#### [Work request]
Transcribe every entry below word for word, but skip the pictures.

#### [Data supplied]
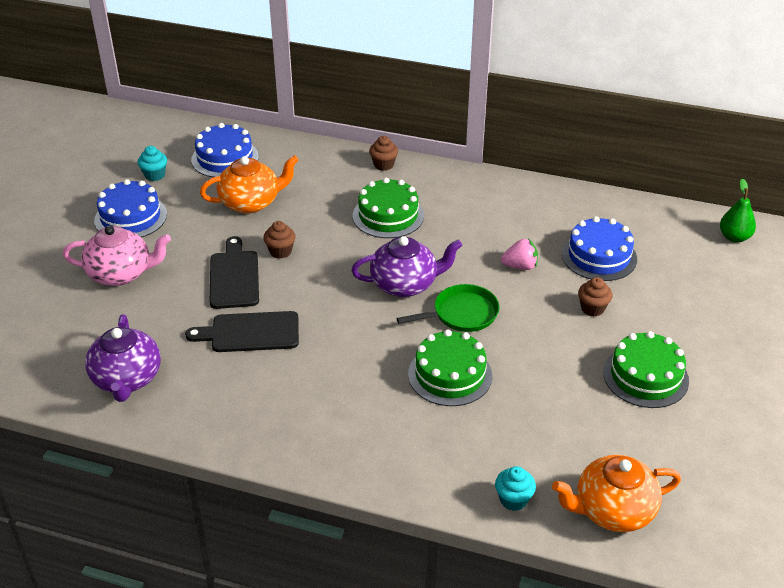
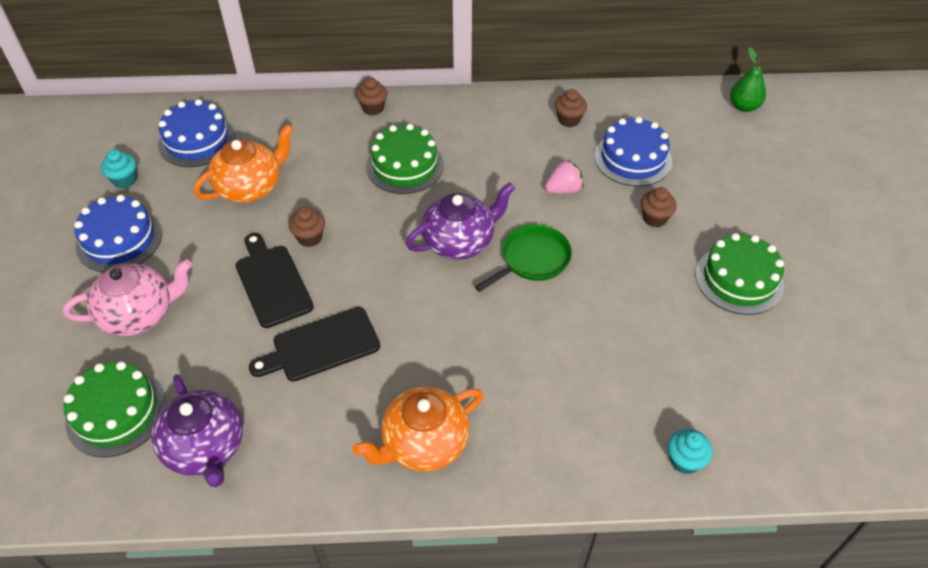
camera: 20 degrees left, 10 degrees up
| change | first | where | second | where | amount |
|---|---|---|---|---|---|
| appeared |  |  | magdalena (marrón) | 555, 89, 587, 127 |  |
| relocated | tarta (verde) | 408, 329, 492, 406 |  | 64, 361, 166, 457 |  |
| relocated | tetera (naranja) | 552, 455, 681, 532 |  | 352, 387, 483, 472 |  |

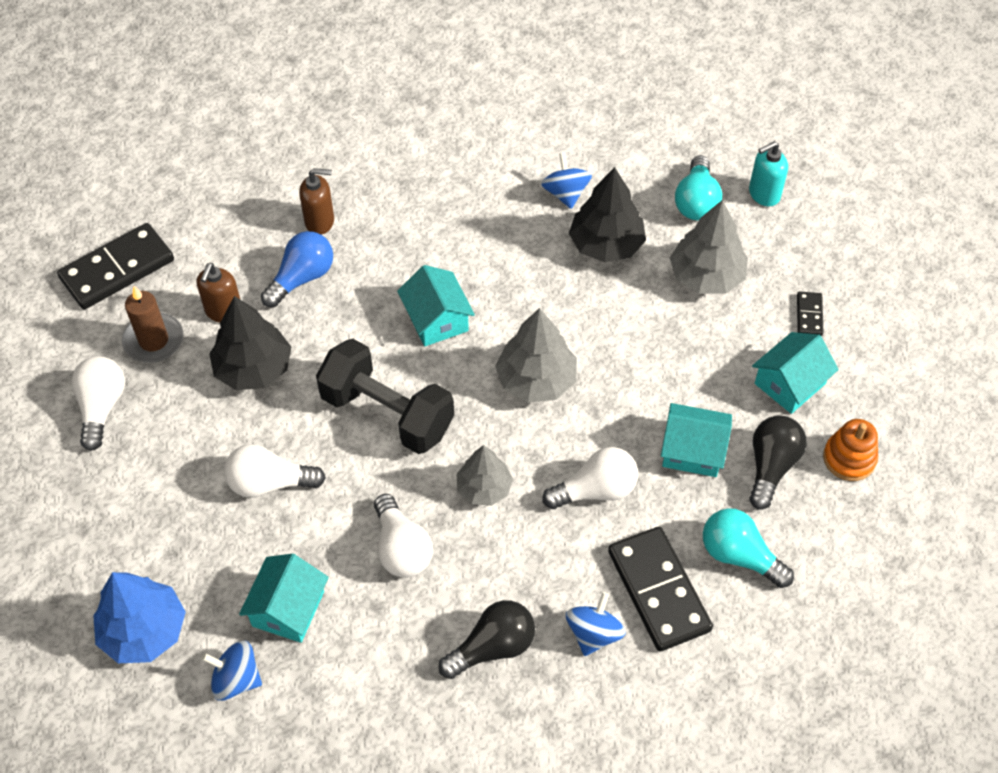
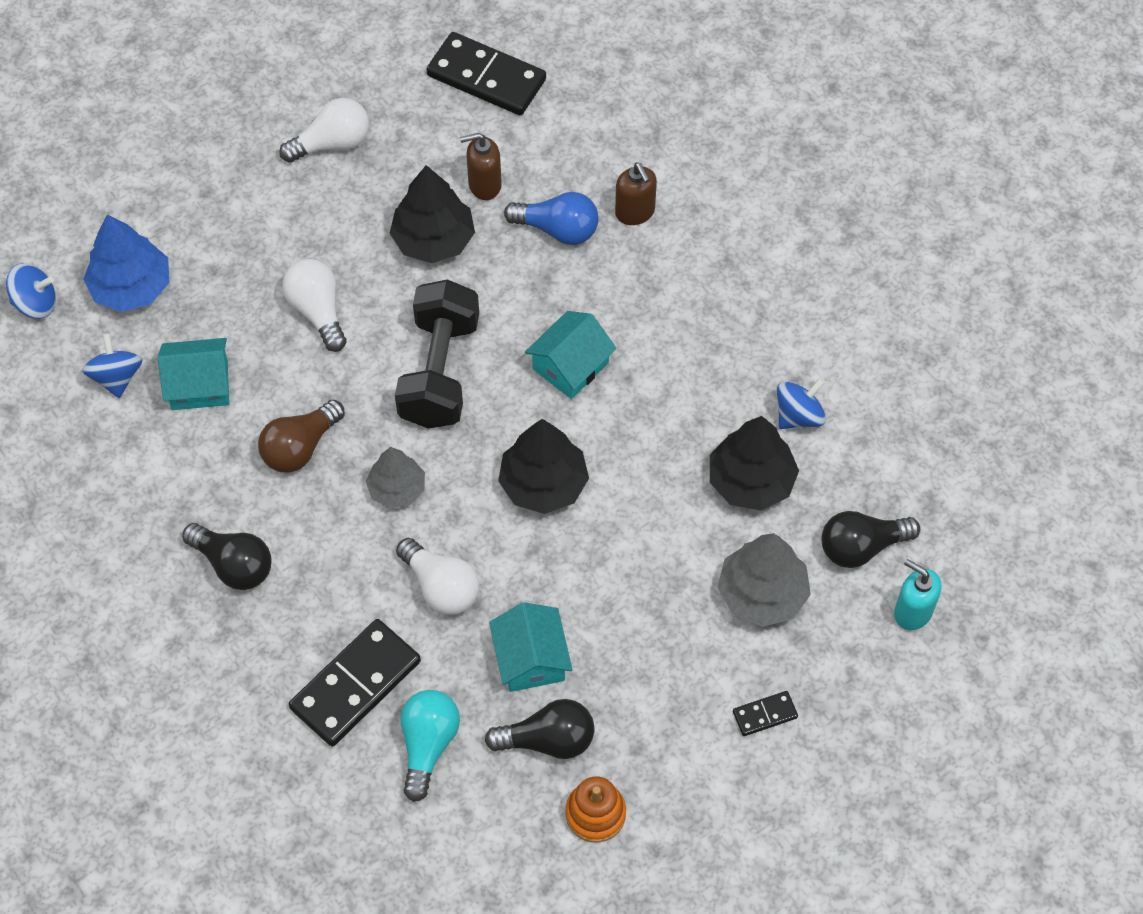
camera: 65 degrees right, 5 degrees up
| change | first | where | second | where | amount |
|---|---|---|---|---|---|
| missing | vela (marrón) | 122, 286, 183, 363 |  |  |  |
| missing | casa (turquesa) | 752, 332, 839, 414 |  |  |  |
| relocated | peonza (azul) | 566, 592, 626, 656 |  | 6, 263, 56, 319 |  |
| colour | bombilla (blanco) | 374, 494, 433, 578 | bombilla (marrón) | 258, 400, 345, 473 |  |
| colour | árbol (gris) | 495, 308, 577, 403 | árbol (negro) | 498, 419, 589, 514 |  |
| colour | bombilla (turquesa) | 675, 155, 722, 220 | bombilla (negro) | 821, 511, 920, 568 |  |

#### [Solution for this task]
camera: 20 degrees left, 10 degrees up
| change | first | where | second | where | amount |
|---|---|---|---|---|---|
| appeared |  |  | magdalena (marrón) | 555, 89, 587, 127 |  |
| relocated | tarta (verde) | 408, 329, 492, 406 |  | 64, 361, 166, 457 |  |
| relocated | tetera (naranja) | 552, 455, 681, 532 |  | 352, 387, 483, 472 |  |

camera: 65 degrees right, 5 degrees up
| change | first | where | second | where | amount |
|---|---|---|---|---|---|
| missing | vela (marrón) | 122, 286, 183, 363 |  |  |  |
| missing | casa (turquesa) | 752, 332, 839, 414 |  |  |  |
| relocated | peonza (azul) | 566, 592, 626, 656 |  | 6, 263, 56, 319 |  |
| colour | bombilla (blanco) | 374, 494, 433, 578 | bombilla (marrón) | 258, 400, 345, 473 |  |
| colour | árbol (gris) | 495, 308, 577, 403 | árbol (negro) | 498, 419, 589, 514 |  |
| colour | bombilla (turquesa) | 675, 155, 722, 220 | bombilla (negro) | 821, 511, 920, 568 |  |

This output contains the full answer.